* _Task requirements_:
Everything in the data below is left aside except the lines from the one containing "yellow rectangle: rotated" through the one containing "orange rectangle: moved 31 px left"; repeat those exactly.

* _Source data_:
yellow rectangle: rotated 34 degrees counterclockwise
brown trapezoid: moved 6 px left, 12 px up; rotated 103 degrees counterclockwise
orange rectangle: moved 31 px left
* * *
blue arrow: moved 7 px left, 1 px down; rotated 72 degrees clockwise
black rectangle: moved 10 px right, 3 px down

* _Exercise response_:
yellow rectangle: rotated 34 degrees counterclockwise
brown trapezoid: moved 6 px left, 12 px up; rotated 103 degrees counterclockwise
orange rectangle: moved 31 px left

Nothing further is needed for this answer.